THE PROBLEM
In the records below, how many lines contain the string "across", counting case? Give only the number.

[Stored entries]
** start **

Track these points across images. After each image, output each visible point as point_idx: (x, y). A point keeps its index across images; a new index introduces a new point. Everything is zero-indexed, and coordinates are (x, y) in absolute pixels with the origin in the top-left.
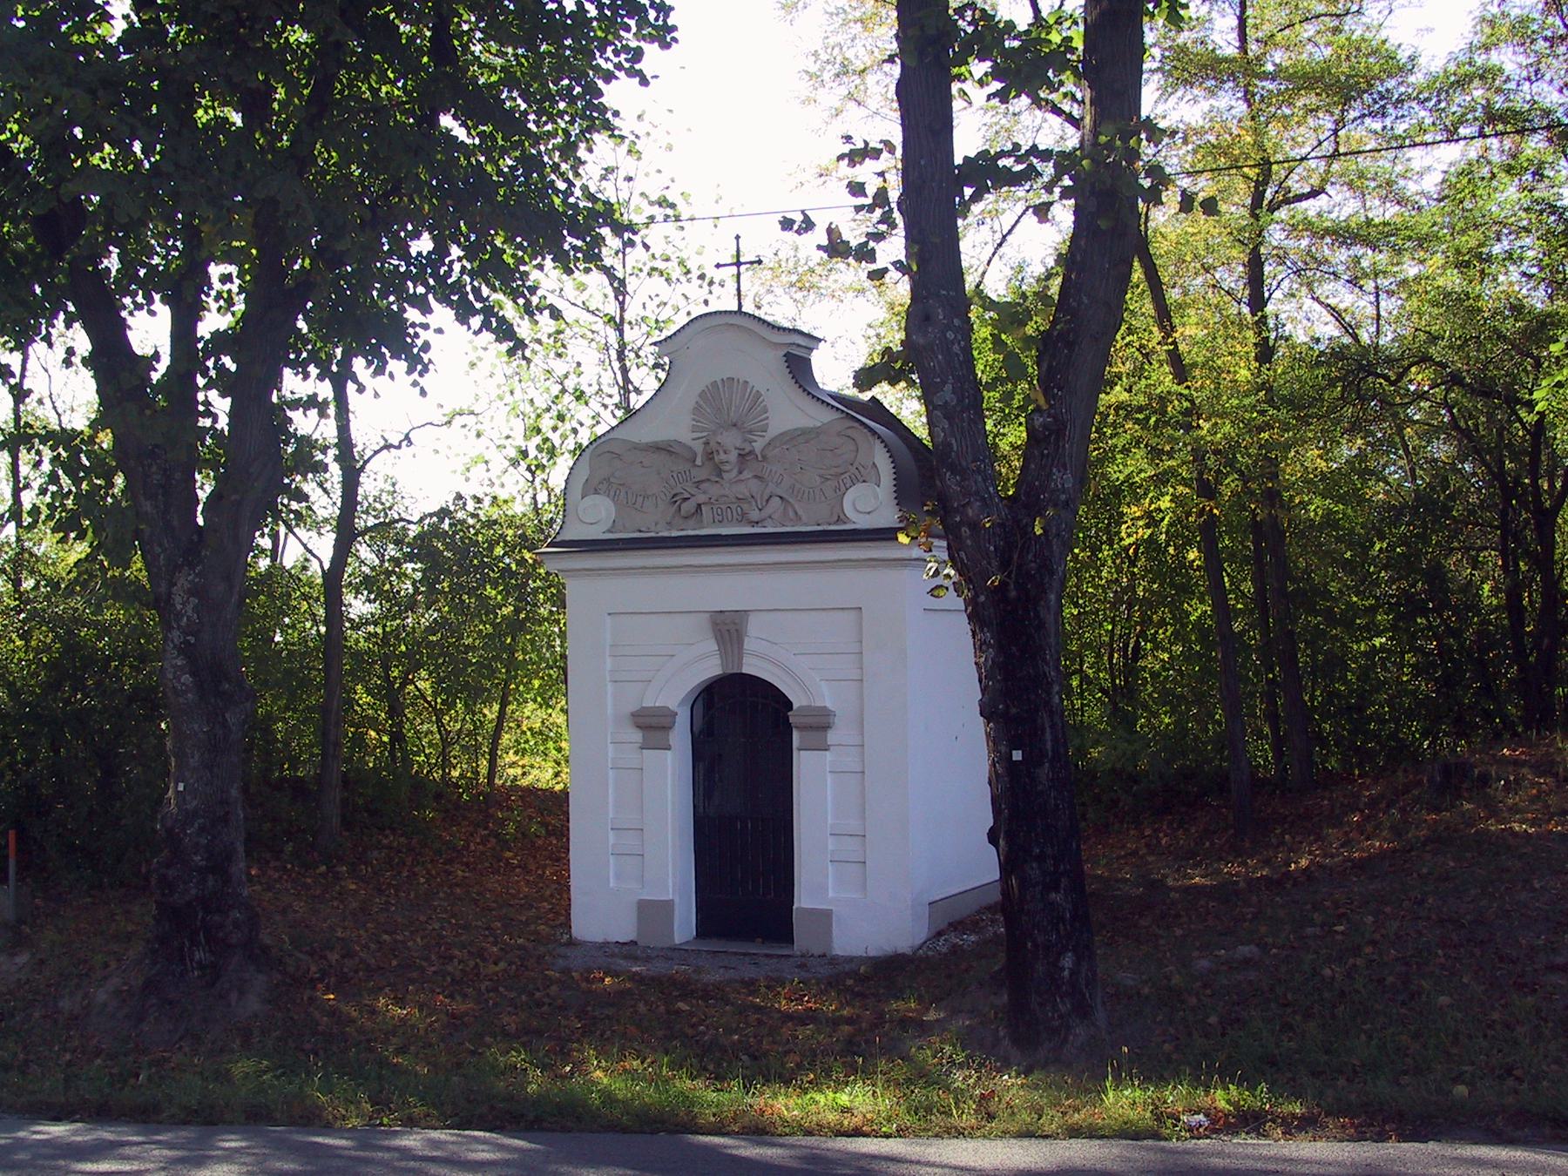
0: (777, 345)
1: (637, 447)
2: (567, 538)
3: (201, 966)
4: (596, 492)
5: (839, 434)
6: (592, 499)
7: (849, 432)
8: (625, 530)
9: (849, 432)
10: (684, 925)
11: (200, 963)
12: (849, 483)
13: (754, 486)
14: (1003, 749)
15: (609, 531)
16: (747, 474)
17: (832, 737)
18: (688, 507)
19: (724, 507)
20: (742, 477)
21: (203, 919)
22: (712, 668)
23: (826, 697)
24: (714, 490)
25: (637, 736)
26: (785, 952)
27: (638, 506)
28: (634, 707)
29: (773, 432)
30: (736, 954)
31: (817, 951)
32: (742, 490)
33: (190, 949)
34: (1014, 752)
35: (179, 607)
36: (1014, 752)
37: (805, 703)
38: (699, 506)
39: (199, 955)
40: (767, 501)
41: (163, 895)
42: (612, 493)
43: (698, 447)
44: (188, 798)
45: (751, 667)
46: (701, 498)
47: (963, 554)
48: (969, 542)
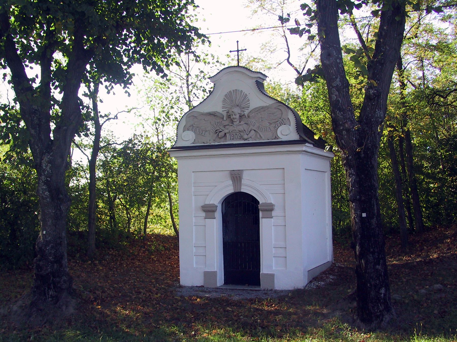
0: (252, 78)
1: (203, 114)
2: (178, 146)
3: (52, 297)
4: (188, 130)
5: (275, 108)
6: (187, 132)
7: (279, 107)
8: (198, 143)
9: (279, 107)
10: (220, 280)
11: (51, 295)
12: (279, 125)
13: (245, 127)
14: (358, 213)
15: (193, 143)
16: (242, 123)
17: (274, 213)
18: (221, 134)
19: (234, 134)
20: (240, 124)
21: (53, 280)
22: (230, 190)
23: (271, 200)
24: (231, 128)
25: (204, 214)
26: (258, 289)
27: (203, 134)
28: (202, 204)
29: (250, 109)
30: (240, 290)
31: (269, 289)
32: (241, 128)
33: (48, 290)
35: (44, 168)
37: (264, 202)
38: (225, 134)
39: (51, 293)
40: (250, 132)
41: (38, 271)
42: (194, 130)
43: (225, 114)
44: (47, 236)
45: (244, 189)
46: (226, 131)
47: (343, 141)
48: (346, 137)
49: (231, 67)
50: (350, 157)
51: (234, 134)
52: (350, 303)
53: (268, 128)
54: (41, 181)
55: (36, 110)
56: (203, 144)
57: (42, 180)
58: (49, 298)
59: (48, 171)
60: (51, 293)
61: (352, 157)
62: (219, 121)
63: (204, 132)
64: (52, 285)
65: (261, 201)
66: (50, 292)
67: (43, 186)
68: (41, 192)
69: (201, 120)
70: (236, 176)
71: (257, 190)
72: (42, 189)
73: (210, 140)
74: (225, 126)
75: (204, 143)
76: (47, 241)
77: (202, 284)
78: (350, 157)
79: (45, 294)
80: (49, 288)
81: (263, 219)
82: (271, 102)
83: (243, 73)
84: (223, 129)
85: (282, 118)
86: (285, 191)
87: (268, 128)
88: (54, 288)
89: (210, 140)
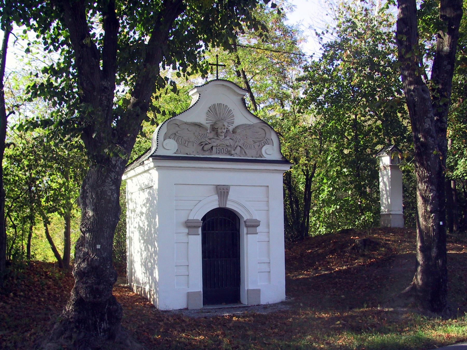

** end **

FULL ANSWER
1